• **About this exercise**:
The expected output is a verbatim reprint of the lines from the beginning of the data that follows through the line that contains "(627, 199) = (227, 195): yellow".

[Data extracted from a collection]
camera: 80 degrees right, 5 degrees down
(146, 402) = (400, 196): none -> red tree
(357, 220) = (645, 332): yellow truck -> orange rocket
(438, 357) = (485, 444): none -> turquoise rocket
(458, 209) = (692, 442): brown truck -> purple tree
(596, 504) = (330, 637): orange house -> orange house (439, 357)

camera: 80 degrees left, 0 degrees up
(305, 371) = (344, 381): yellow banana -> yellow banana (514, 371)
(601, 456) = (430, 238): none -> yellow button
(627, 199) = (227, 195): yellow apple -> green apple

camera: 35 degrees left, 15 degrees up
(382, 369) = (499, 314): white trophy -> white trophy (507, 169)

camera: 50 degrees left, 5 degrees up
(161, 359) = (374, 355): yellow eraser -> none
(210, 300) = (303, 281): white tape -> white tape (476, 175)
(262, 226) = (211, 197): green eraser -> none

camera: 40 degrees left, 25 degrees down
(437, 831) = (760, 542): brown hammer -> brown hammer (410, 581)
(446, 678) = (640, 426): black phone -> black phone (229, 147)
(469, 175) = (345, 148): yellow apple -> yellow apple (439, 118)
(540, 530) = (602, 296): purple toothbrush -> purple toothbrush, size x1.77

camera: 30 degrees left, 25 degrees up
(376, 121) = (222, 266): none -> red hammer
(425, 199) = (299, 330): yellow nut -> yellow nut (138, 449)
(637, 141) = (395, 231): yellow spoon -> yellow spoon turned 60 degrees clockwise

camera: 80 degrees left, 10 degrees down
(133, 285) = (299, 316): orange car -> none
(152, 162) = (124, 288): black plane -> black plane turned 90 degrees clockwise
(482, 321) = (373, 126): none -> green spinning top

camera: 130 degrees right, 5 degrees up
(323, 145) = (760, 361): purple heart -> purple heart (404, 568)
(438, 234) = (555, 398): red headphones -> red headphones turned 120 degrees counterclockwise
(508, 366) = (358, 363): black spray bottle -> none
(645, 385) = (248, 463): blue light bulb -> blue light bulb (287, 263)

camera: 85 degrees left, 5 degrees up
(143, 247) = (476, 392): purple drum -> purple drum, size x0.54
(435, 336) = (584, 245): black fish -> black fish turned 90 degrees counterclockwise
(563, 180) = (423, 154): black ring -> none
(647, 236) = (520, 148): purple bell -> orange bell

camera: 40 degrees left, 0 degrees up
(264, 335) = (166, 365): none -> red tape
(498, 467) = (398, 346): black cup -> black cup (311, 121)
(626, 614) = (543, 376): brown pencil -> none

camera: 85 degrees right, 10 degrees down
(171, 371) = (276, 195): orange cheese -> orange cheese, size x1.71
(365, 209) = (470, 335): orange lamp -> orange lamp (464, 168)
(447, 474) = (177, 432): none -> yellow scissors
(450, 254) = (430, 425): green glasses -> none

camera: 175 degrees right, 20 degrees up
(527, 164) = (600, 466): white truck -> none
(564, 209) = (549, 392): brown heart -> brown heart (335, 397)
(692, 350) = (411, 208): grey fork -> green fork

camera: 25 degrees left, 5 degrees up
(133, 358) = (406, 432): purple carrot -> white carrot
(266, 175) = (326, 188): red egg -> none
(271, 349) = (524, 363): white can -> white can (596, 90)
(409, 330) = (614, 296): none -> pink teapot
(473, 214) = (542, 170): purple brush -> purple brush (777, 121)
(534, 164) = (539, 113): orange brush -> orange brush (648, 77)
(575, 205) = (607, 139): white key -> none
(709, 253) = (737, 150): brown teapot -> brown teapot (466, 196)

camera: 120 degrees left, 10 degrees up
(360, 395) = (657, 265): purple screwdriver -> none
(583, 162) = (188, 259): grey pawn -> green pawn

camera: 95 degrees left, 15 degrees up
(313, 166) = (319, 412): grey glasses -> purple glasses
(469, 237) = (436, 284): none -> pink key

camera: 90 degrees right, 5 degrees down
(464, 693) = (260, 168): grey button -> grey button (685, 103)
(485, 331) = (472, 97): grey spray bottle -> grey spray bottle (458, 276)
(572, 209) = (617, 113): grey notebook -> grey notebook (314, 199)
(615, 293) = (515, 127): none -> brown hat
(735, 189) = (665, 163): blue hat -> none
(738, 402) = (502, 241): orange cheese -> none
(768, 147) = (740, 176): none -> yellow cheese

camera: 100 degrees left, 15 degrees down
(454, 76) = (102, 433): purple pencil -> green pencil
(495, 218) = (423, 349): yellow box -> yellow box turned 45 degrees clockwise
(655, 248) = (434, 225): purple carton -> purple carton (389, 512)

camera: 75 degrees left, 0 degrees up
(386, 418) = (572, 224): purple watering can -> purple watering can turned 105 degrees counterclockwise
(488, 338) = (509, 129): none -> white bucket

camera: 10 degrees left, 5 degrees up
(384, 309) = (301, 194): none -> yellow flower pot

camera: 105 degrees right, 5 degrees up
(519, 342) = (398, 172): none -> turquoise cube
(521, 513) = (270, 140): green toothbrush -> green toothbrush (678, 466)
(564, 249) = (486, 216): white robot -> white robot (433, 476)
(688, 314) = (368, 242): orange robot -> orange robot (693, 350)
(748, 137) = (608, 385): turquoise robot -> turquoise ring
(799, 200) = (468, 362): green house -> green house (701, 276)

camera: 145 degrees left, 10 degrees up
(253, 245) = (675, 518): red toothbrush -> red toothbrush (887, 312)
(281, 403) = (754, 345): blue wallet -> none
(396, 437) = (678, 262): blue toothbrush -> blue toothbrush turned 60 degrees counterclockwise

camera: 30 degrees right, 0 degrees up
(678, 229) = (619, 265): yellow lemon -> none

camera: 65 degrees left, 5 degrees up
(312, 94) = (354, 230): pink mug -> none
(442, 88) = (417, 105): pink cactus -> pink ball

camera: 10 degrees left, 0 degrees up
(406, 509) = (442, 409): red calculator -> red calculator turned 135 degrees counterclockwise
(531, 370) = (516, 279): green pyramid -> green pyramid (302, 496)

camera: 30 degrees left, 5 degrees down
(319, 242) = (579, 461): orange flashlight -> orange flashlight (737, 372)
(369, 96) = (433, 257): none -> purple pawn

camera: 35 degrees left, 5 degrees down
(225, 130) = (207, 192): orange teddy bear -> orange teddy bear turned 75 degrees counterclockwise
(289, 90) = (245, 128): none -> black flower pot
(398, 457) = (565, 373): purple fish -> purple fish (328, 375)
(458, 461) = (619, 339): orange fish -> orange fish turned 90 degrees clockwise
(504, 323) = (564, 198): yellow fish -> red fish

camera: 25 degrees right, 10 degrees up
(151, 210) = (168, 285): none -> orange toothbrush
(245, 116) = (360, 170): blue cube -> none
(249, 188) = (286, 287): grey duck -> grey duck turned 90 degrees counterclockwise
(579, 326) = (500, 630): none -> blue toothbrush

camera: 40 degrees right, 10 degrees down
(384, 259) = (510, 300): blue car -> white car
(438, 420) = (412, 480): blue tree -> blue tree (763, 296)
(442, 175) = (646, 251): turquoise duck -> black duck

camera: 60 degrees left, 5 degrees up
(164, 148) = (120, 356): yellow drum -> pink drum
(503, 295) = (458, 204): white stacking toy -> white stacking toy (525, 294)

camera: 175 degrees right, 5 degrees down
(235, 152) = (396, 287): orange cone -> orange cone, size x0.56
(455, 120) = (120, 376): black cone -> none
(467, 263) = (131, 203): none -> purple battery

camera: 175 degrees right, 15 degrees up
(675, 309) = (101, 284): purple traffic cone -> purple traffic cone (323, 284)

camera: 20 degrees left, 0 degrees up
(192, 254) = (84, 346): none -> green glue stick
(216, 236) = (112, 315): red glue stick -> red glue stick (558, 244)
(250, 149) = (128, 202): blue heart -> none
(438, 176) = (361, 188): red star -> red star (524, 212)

• **Answer section**:
camera: 80 degrees right, 5 degrees down
(146, 402) = (400, 196): none -> red tree
(357, 220) = (645, 332): yellow truck -> orange rocket
(438, 357) = (485, 444): none -> turquoise rocket
(458, 209) = (692, 442): brown truck -> purple tree
(596, 504) = (330, 637): orange house -> orange house (439, 357)

camera: 80 degrees left, 0 degrees up
(305, 371) = (344, 381): yellow banana -> yellow banana (514, 371)
(601, 456) = (430, 238): none -> yellow button
(627, 199) = (227, 195): yellow apple -> green apple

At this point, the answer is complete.